[DATA PROVIDED]:
——

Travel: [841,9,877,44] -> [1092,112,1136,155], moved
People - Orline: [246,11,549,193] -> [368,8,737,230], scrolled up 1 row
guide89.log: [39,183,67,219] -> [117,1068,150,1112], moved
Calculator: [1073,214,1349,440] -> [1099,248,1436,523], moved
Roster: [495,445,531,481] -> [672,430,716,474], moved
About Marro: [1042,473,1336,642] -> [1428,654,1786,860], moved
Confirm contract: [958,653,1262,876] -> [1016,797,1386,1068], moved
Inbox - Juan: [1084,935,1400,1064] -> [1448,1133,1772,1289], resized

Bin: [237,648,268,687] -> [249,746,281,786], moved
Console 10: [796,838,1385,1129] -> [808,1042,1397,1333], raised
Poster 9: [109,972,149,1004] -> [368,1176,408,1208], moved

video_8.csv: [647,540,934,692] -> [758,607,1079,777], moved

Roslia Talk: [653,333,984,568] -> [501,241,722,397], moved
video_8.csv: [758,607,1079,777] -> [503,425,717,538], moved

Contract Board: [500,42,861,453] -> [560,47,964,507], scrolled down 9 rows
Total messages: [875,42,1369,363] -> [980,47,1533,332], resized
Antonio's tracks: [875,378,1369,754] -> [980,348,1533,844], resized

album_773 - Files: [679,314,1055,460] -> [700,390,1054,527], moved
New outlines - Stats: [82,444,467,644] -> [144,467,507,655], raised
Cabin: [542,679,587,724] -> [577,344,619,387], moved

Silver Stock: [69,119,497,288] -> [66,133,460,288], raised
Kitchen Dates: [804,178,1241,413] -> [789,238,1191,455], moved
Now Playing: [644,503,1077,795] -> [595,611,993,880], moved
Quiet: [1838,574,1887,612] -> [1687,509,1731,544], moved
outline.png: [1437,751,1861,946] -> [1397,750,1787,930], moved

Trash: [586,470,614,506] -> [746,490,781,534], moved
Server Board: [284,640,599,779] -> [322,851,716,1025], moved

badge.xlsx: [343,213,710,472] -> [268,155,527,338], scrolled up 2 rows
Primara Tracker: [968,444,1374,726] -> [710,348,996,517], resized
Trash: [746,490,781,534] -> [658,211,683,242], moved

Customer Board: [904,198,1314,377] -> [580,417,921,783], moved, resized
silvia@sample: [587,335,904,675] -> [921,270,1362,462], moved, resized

——

[WORK INSTRUCTIONS]: Go through the entries above and count the lines containing the string "scrolled". Give only that number.

[RESPONSE FOR THIS EXERCISE]: 3